---------- Extracted entries ----------
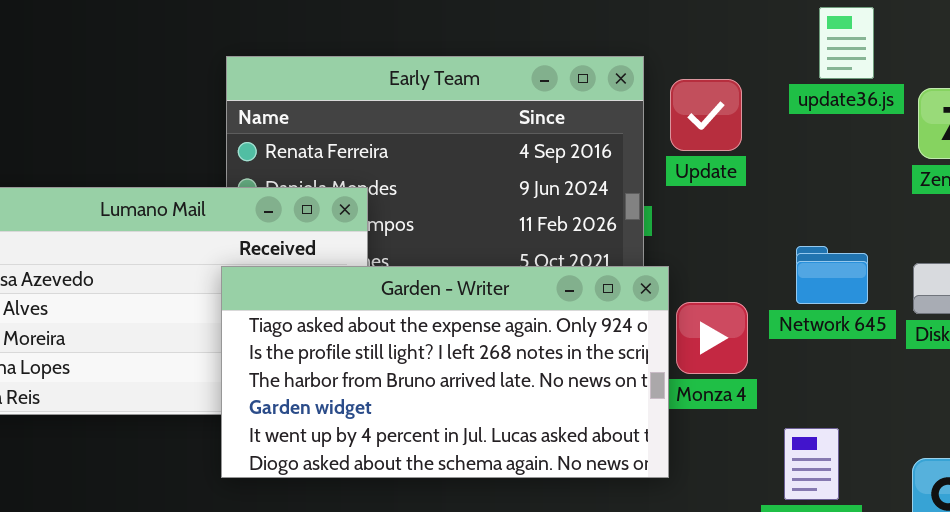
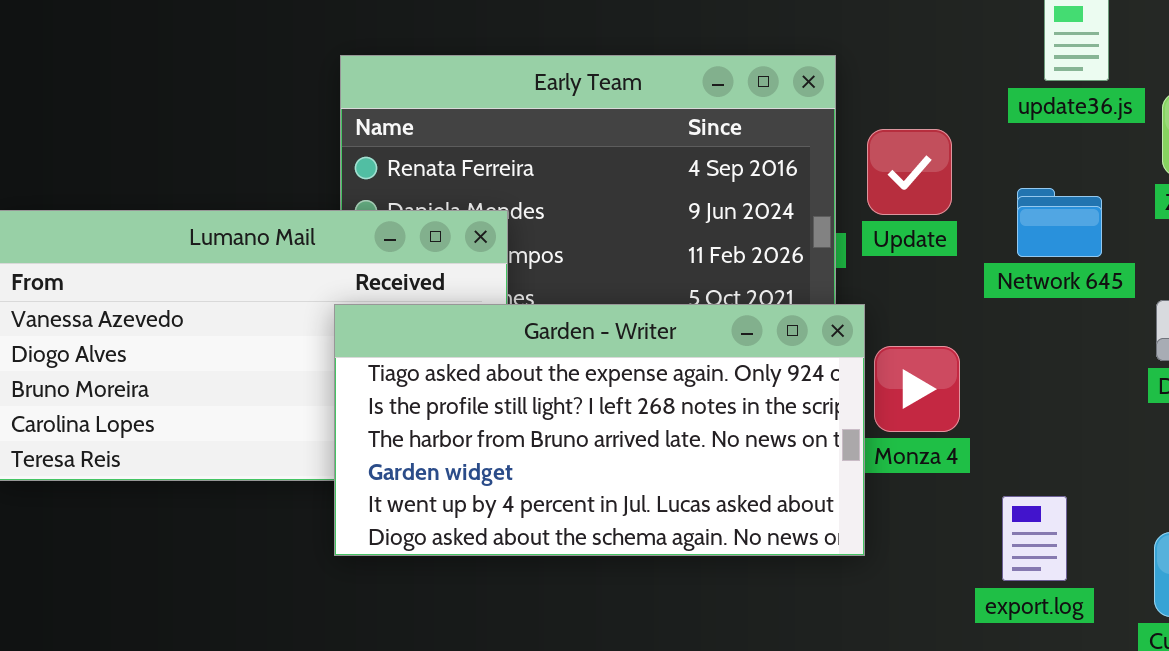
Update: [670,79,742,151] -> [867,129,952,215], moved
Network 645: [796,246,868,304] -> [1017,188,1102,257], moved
----------
---------- Extracted entries ----------
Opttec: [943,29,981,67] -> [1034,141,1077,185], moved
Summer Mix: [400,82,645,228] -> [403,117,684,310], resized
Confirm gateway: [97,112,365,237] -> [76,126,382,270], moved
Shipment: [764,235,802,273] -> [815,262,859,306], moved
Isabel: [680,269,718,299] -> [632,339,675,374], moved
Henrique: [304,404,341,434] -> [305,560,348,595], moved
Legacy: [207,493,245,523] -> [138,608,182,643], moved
----------
# Task requirements
Wherever the string "moved" is found in the entries, copy the line it sits in.

# Response to the exercise
Update: [670,79,742,151] -> [867,129,952,215], moved
Network 645: [796,246,868,304] -> [1017,188,1102,257], moved
Opttec: [943,29,981,67] -> [1034,141,1077,185], moved
Confirm gateway: [97,112,365,237] -> [76,126,382,270], moved
Shipment: [764,235,802,273] -> [815,262,859,306], moved
Isabel: [680,269,718,299] -> [632,339,675,374], moved
Henrique: [304,404,341,434] -> [305,560,348,595], moved
Legacy: [207,493,245,523] -> [138,608,182,643], moved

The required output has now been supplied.